> [What to work on] The part to set down runs from the first line of the data below through the line with "The camera went 10", inclusive; write it exactly and leave out the pictures.

> [Material provided]
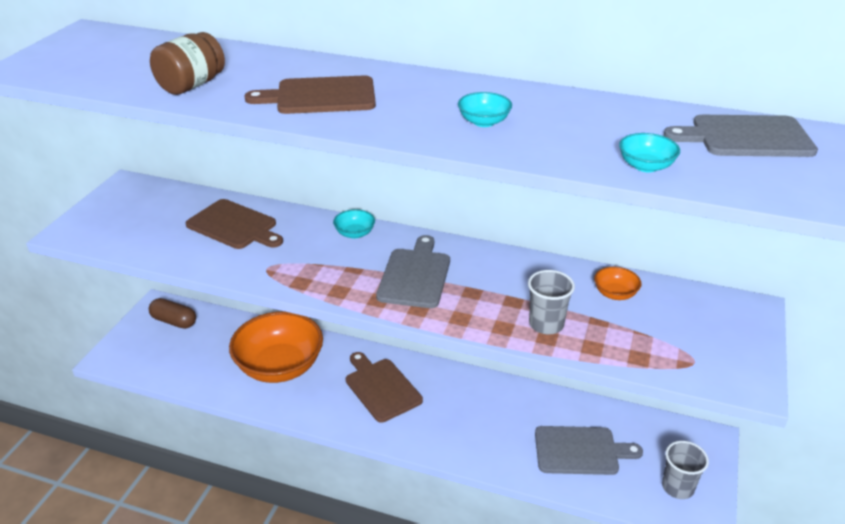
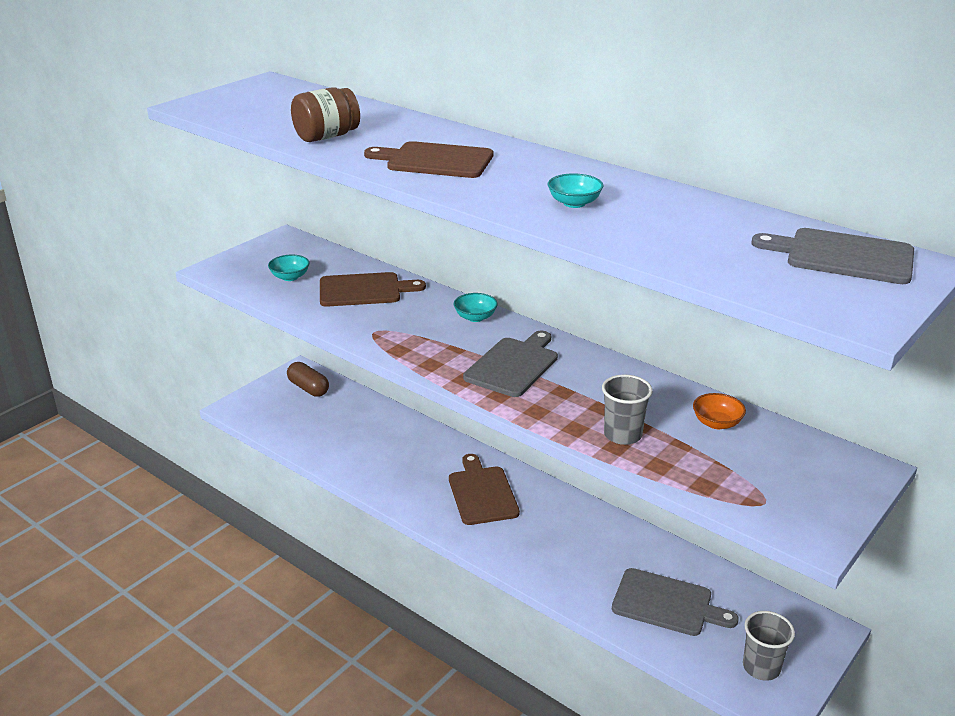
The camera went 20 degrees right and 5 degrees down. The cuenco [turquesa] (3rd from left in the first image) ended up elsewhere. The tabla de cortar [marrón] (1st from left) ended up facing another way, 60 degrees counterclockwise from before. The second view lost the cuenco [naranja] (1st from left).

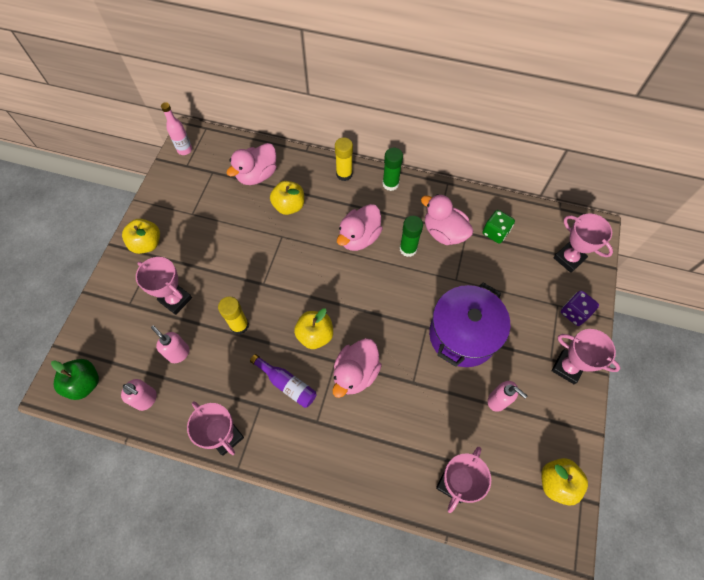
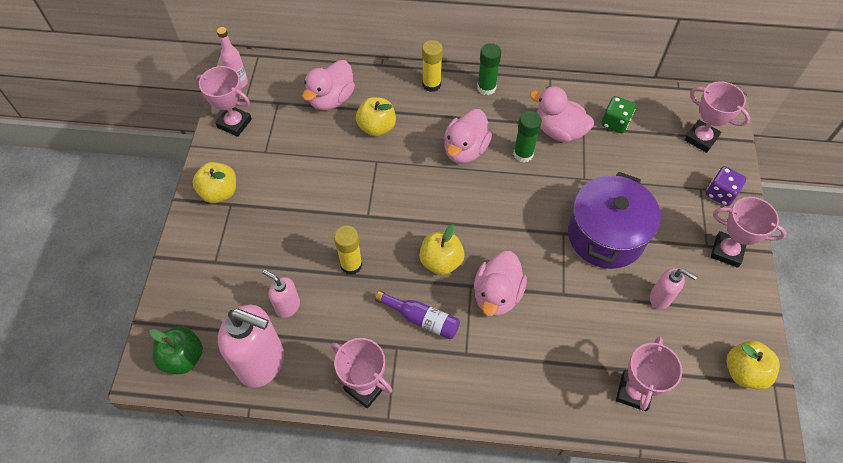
The camera went 10 degrees left and 5 degrees down. The trofeo [rosa] (1st from left) ended up elsewhere. The size of the dispensador de jabón [rosa] (1st from left) changed by a factor of 1.93.

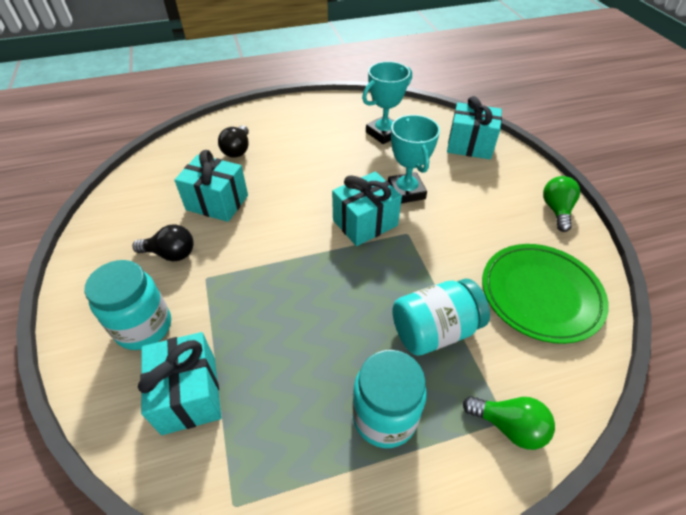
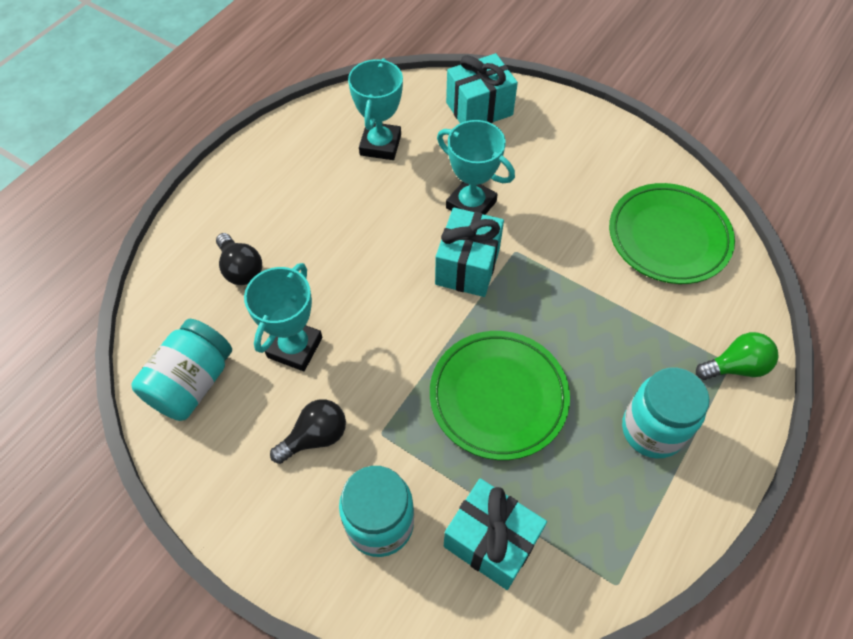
The camera went 40 degrees left and 10 degrees up. The tarro [turquesa] (3rd from left in the first image) ended up elsewhere. Where the regalo [turquesa] (2nd from left) stood, the trofeo [turquesa] (1st from left) came to stand. The second view gained the plato [verde] (1st from left). The second view lost the bombilla [verde] (2nd from left).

> [Answer box]
The camera went 20 degrees right and 5 degrees down. The cuenco [turquesa] (3rd from left in the first image) ended up elsewhere. The tabla de cortar [marrón] (1st from left) ended up facing another way, 60 degrees counterclockwise from before. The second view lost the cuenco [naranja] (1st from left).

The camera went 10 degrees left and 5 degrees down. The trofeo [rosa] (1st from left) ended up elsewhere. The size of the dispensador de jabón [rosa] (1st from left) changed by a factor of 1.93.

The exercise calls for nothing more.